**TASK:** Within this listing, how many lines carry the string "yellow"? State the number only.
(SUPPLIED INFORMATION)
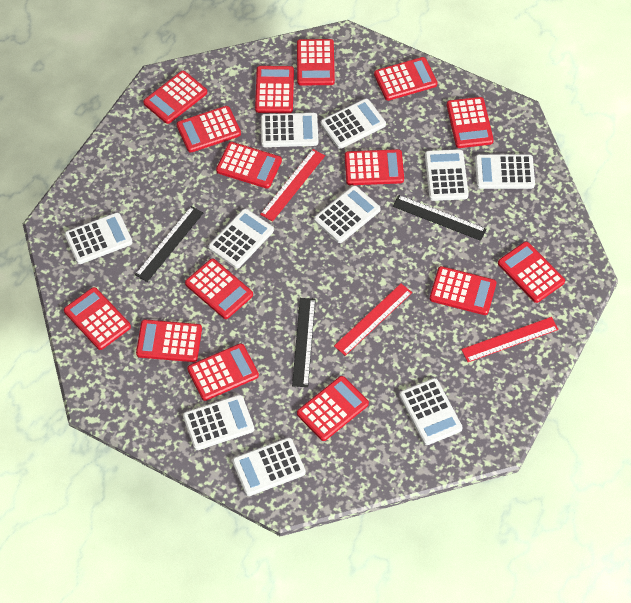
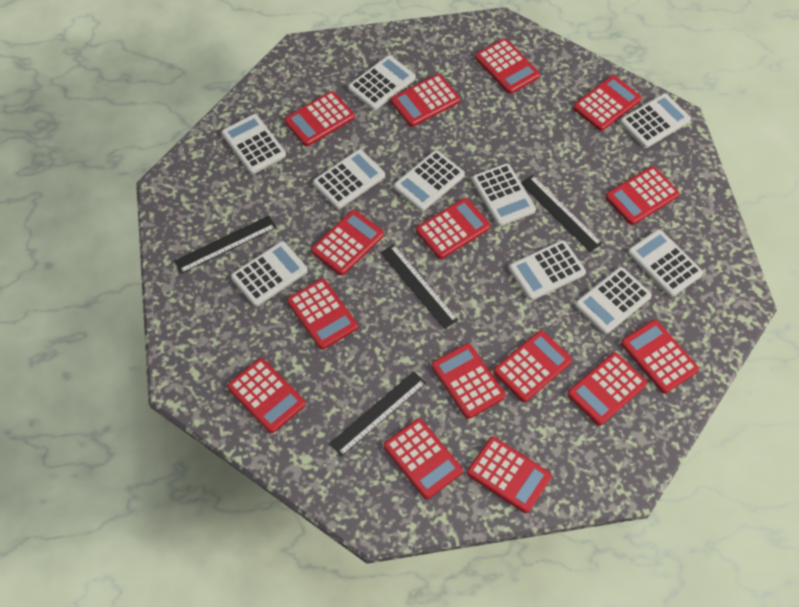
black ruler: 3 -> 4
red ruler: 3 -> 0

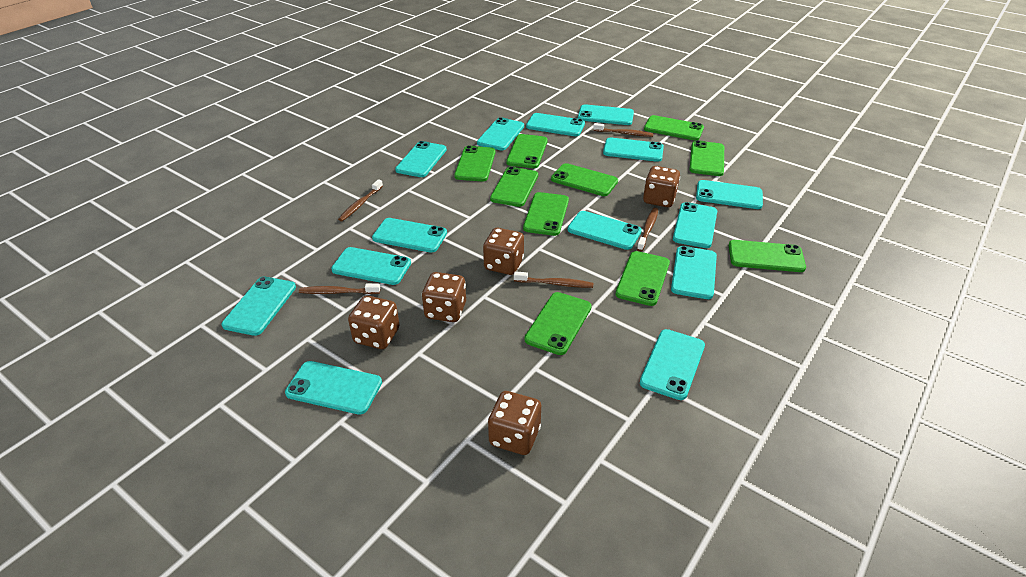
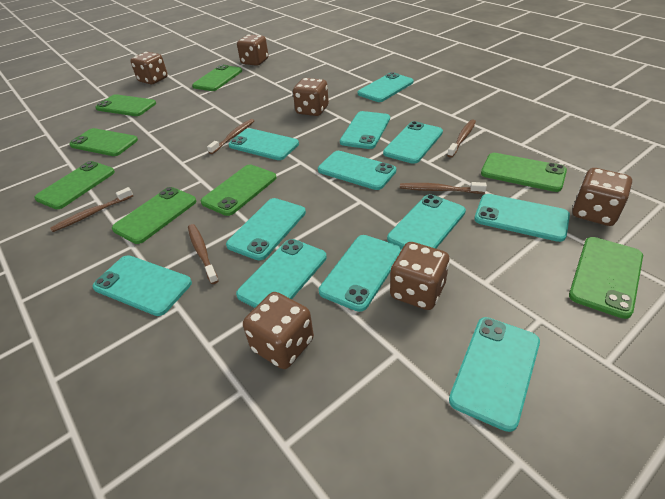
brown dice: 5 -> 6
green phone: 10 -> 8
turquoise phone: 14 -> 12

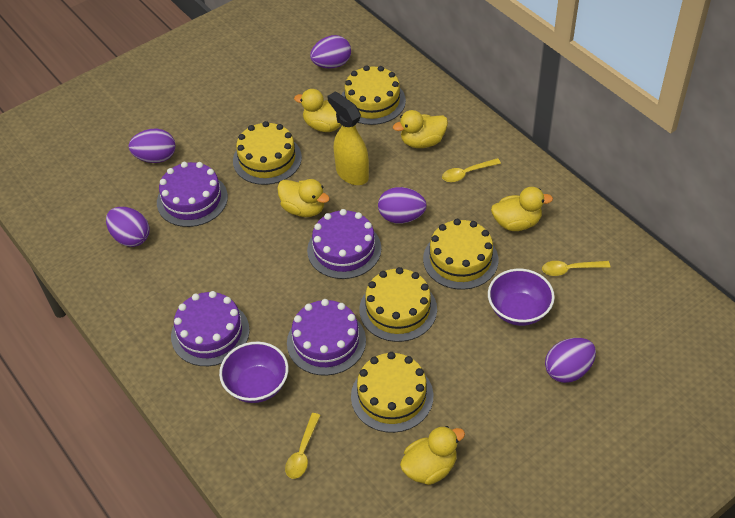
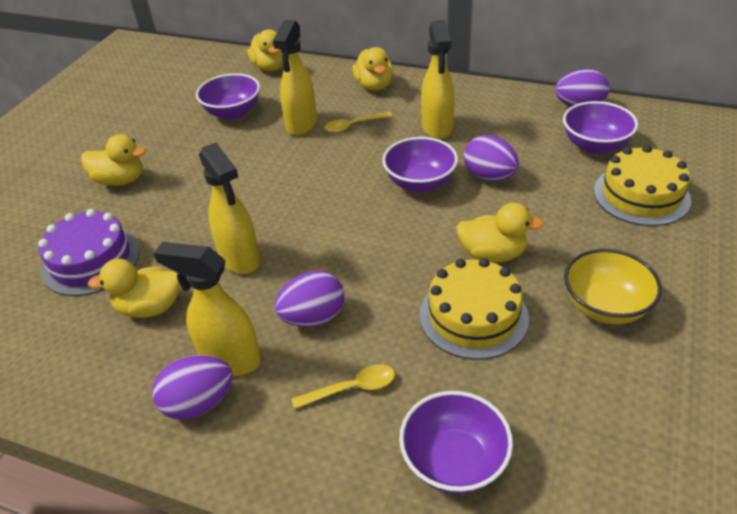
purple bowl: 2 -> 4
purple cake: 4 -> 1
purple egg: 5 -> 4
yellow bowl: 0 -> 1
yellow cake: 5 -> 2
yellow spoon: 3 -> 2
yellow spray bottle: 1 -> 4

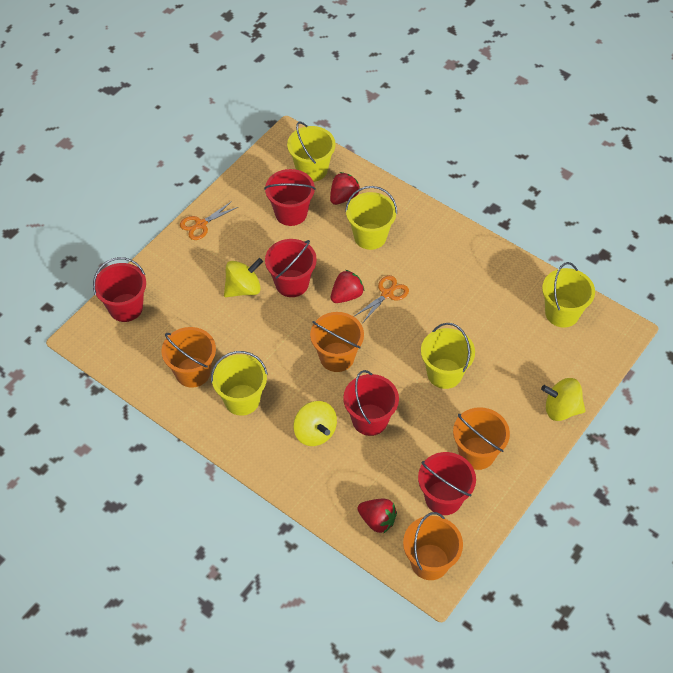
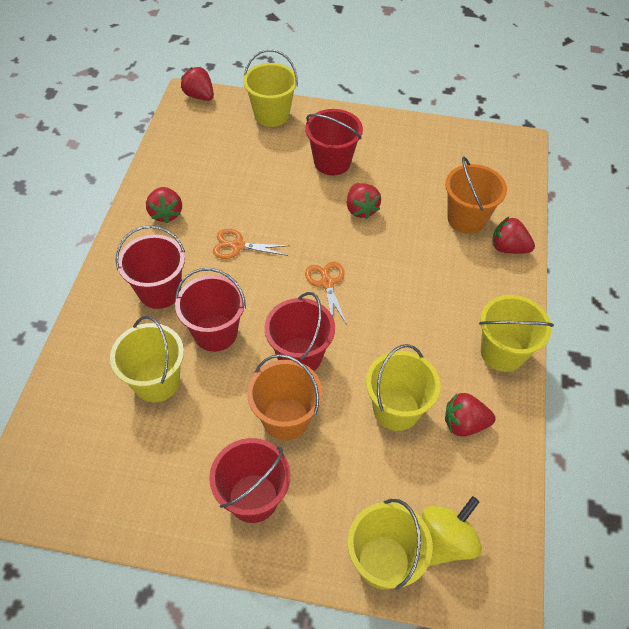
orange bucket: 4 -> 2
red strawberry: 3 -> 5
yellow spinning top: 3 -> 1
(End SUPPLIED INFORMATION)
**TASK RESULT:** 5